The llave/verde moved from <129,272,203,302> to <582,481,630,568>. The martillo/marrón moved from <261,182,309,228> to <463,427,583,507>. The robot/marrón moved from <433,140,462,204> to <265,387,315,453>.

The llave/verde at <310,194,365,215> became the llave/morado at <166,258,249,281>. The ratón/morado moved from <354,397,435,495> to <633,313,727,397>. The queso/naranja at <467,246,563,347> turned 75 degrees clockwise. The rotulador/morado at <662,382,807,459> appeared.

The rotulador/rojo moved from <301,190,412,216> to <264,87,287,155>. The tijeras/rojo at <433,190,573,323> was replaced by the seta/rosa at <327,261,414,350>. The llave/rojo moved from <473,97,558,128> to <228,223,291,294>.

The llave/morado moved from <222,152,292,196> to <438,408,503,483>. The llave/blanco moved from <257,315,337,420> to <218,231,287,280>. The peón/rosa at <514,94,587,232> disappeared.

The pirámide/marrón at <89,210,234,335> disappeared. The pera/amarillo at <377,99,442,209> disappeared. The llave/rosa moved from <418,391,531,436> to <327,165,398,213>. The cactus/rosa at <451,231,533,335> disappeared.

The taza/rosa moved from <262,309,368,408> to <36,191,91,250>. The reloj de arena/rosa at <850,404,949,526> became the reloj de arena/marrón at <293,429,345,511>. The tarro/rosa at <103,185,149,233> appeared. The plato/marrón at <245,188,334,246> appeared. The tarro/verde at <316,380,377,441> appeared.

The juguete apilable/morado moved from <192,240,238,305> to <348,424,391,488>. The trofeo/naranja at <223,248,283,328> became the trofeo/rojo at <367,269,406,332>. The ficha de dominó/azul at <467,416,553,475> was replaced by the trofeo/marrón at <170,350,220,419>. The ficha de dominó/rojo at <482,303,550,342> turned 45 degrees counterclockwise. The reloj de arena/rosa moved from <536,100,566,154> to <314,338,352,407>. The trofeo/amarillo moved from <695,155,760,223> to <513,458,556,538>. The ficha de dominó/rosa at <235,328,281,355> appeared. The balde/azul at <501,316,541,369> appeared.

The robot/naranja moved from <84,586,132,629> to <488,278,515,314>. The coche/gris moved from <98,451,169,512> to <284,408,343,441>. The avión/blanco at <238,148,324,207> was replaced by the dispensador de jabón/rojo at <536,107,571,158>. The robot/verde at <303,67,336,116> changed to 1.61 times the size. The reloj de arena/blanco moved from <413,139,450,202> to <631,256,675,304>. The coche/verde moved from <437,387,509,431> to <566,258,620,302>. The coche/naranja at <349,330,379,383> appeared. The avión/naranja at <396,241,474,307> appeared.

What is being asked: Restate, please, word for word the span of records running from the first line to the line bearing "The llave/verde at", both included, and nothing outside it.

Solution to the problem:
The llave/verde moved from <129,272,203,302> to <582,481,630,568>. The martillo/marrón moved from <261,182,309,228> to <463,427,583,507>. The robot/marrón moved from <433,140,462,204> to <265,387,315,453>.

The llave/verde at <310,194,365,215> became the llave/morado at <166,258,249,281>. The ratón/morado moved from <354,397,435,495> to <633,313,727,397>. The queso/naranja at <467,246,563,347> turned 75 degrees clockwise. The rotulador/morado at <662,382,807,459> appeared.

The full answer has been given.